### Exercise requirements
All lines from the one holding "S106: switch (DGND, SENS)" down to the last line of the entries are to be reproduced exactly, with no other lines.

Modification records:

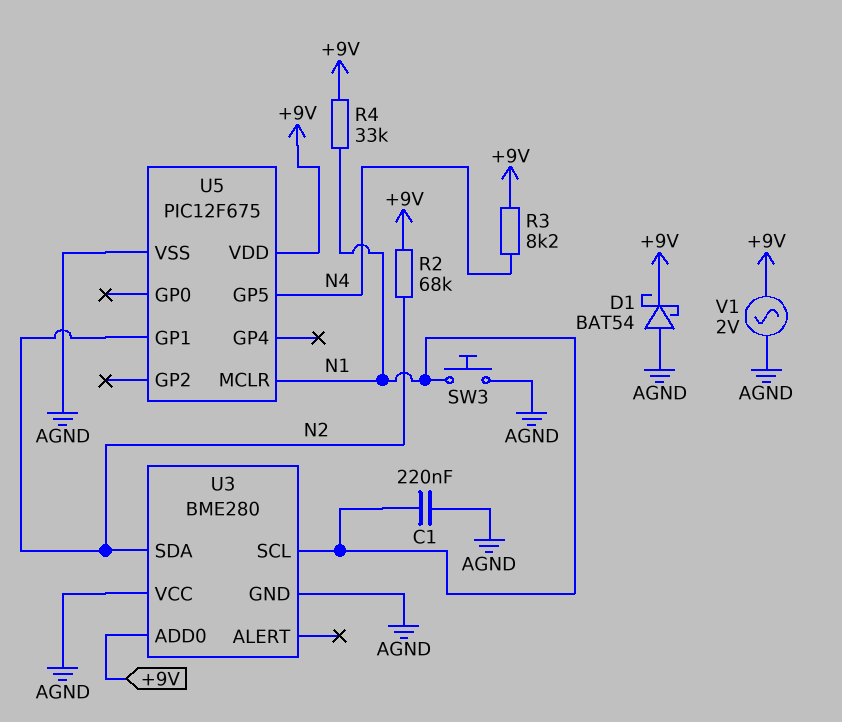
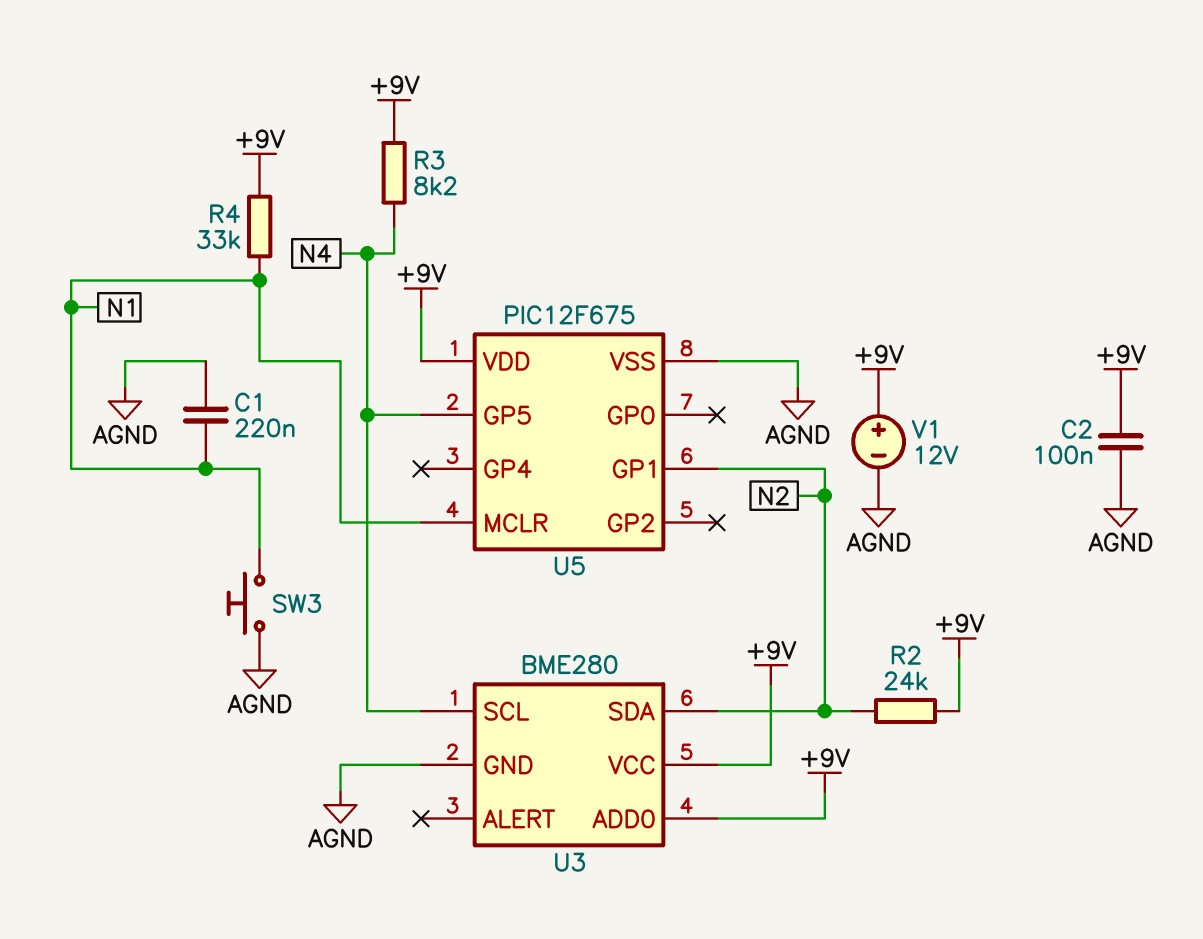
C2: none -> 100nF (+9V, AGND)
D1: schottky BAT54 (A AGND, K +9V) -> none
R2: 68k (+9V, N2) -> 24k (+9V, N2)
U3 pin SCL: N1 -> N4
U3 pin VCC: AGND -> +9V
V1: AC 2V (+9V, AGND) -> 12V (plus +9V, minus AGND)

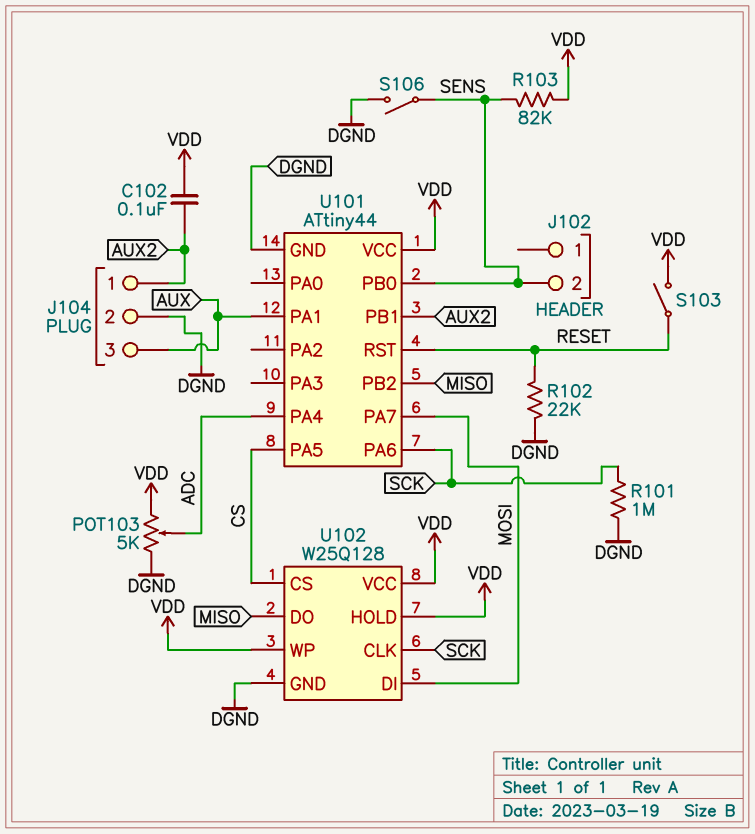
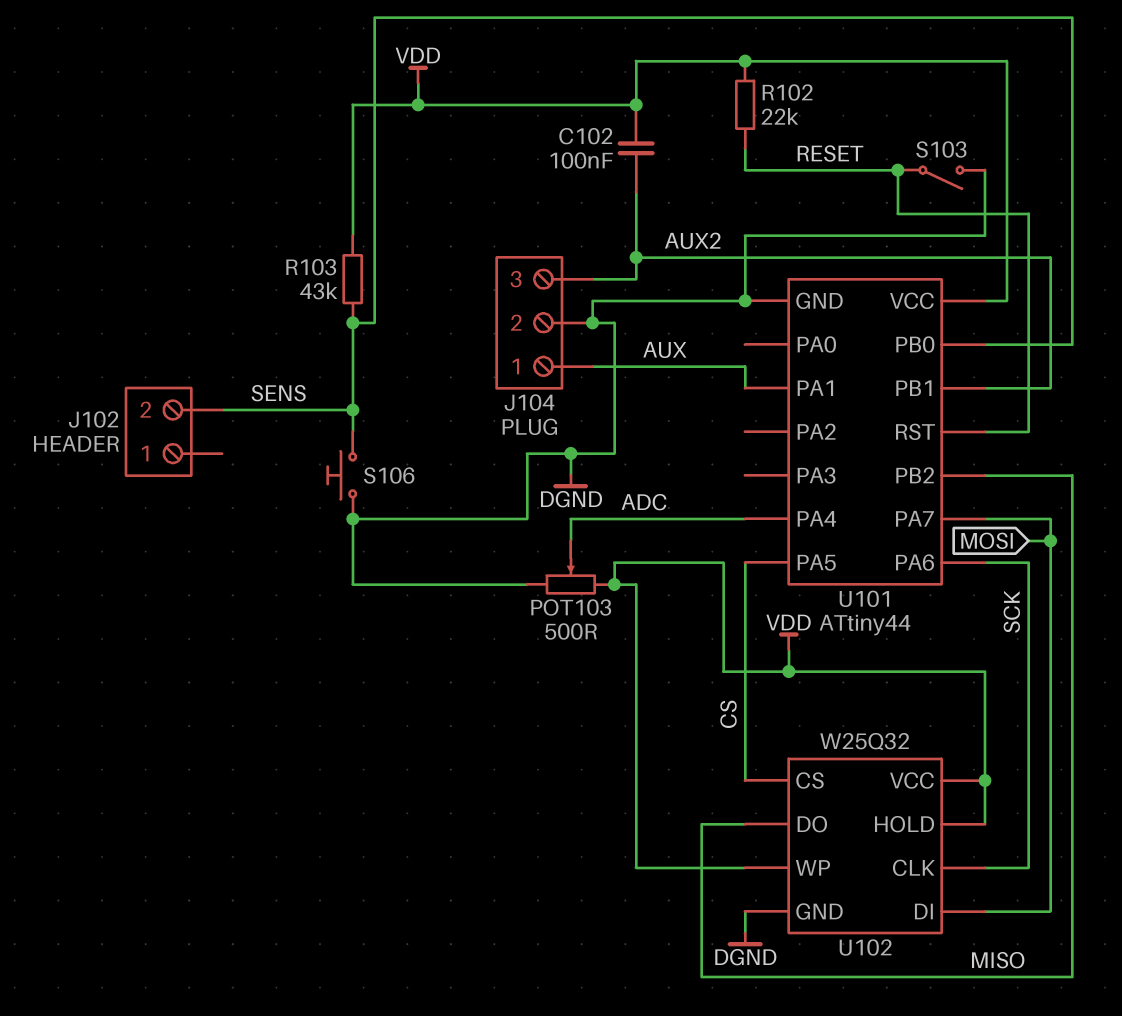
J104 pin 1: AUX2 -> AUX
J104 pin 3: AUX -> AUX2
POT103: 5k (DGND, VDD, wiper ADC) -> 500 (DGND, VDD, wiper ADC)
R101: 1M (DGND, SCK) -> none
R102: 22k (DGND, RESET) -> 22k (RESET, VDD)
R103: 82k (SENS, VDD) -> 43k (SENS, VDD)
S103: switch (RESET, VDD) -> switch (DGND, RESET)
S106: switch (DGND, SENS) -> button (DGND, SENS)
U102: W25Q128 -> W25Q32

### Reply to the task
S106: switch (DGND, SENS) -> button (DGND, SENS)
U102: W25Q128 -> W25Q32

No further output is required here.